WORK REQUIRED: Print the line containing "black goblet: 4 -> 3" and each line after it through the end of the material below, exactly as it appears, but skip the pictures.
(GIVEN DATA Opens)
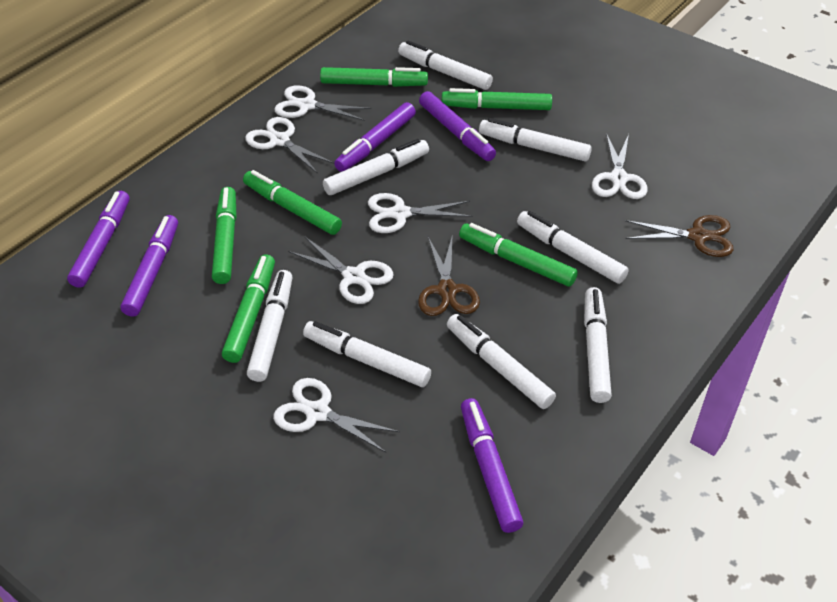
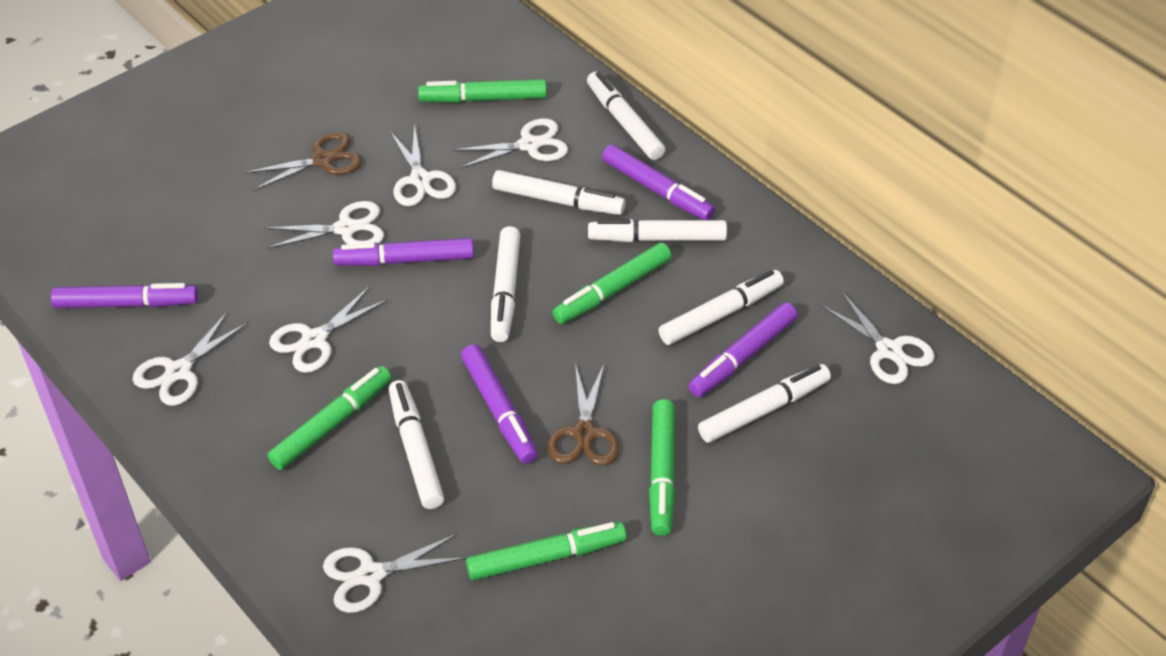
green marker: 6 -> 5
white marker: 8 -> 7
white scissors: 6 -> 7

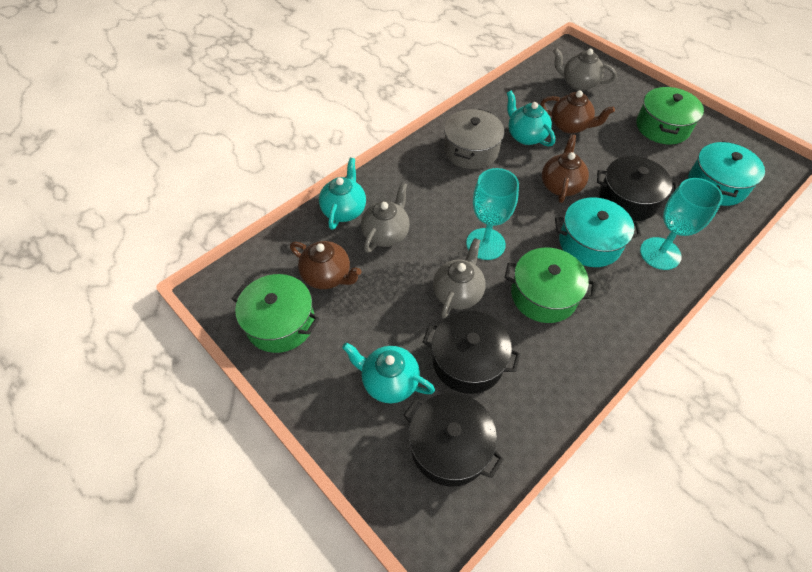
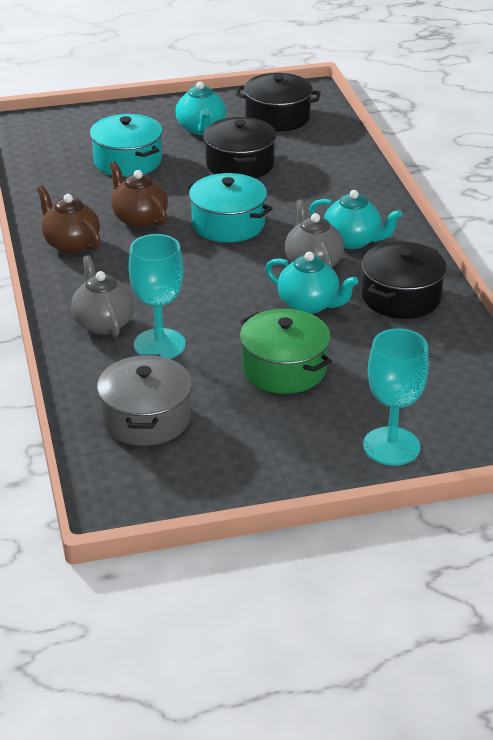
brown teapot: 3 -> 2
green pot: 3 -> 1
grey teapot: 3 -> 2

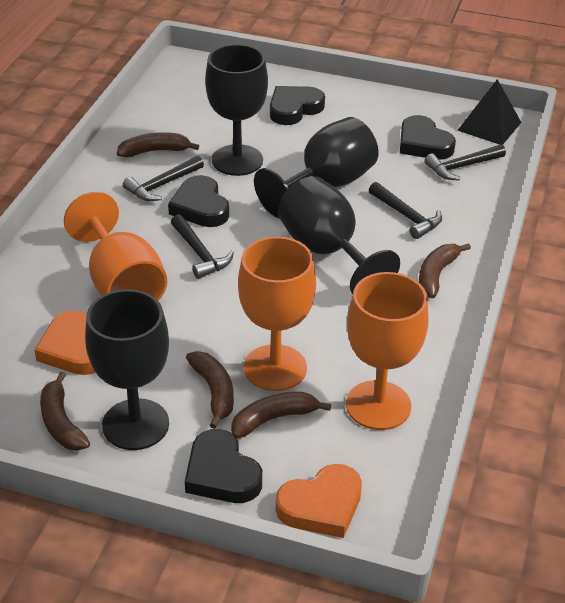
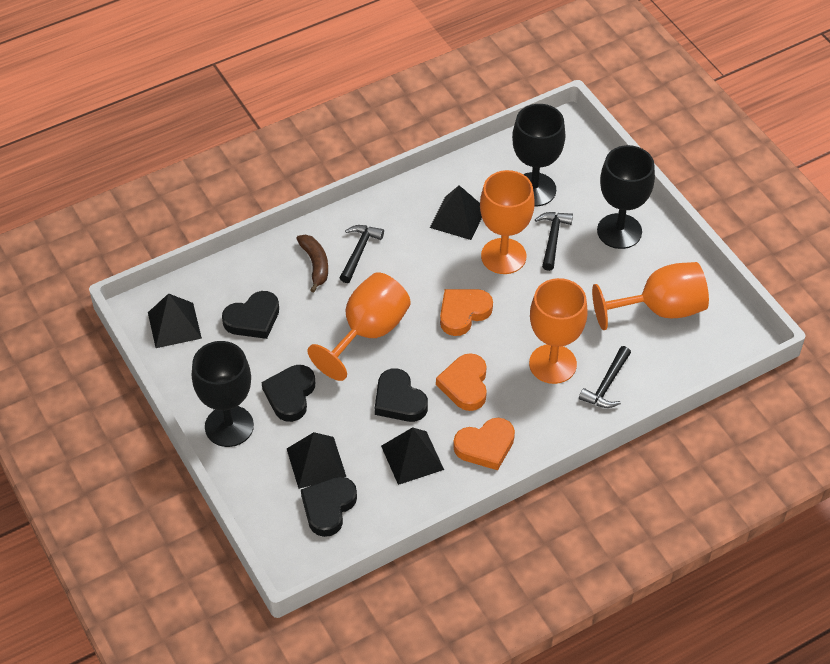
black goblet: 4 -> 3
black hammer: 4 -> 3
black pyramid: 1 -> 4
brown banana: 5 -> 1
orange goblet: 3 -> 4
orange heart: 2 -> 3

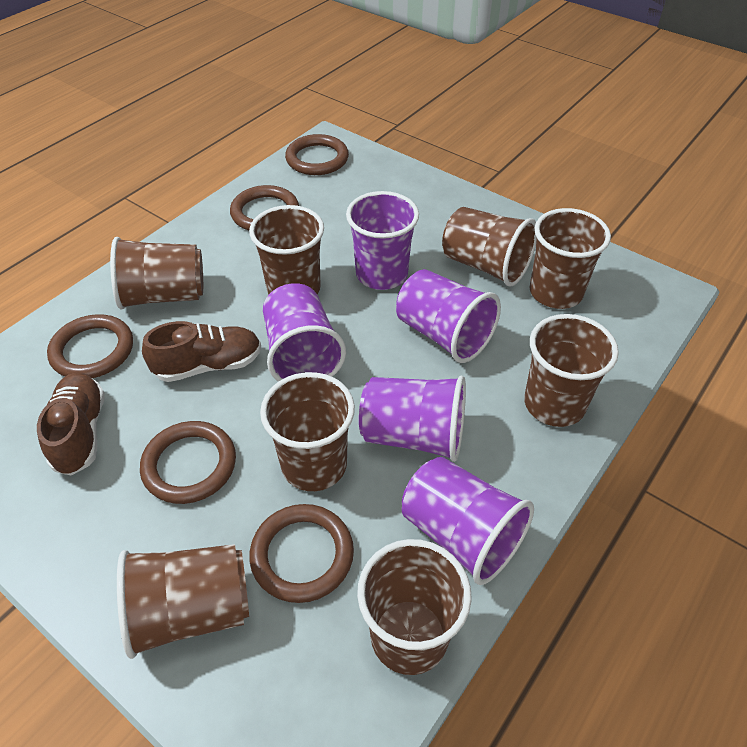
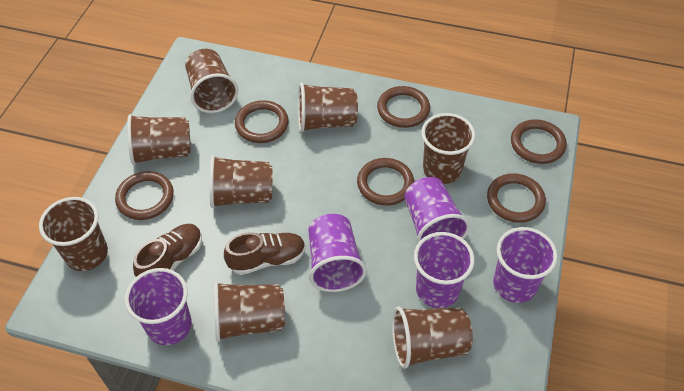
brown ring: 5 -> 6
(GIVEN DATA Closes)
OUTPUT BELOW:
black goblet: 4 -> 3
black hammer: 4 -> 3
black pyramid: 1 -> 4
brown banana: 5 -> 1
orange goblet: 3 -> 4
orange heart: 2 -> 3

brown ring: 5 -> 6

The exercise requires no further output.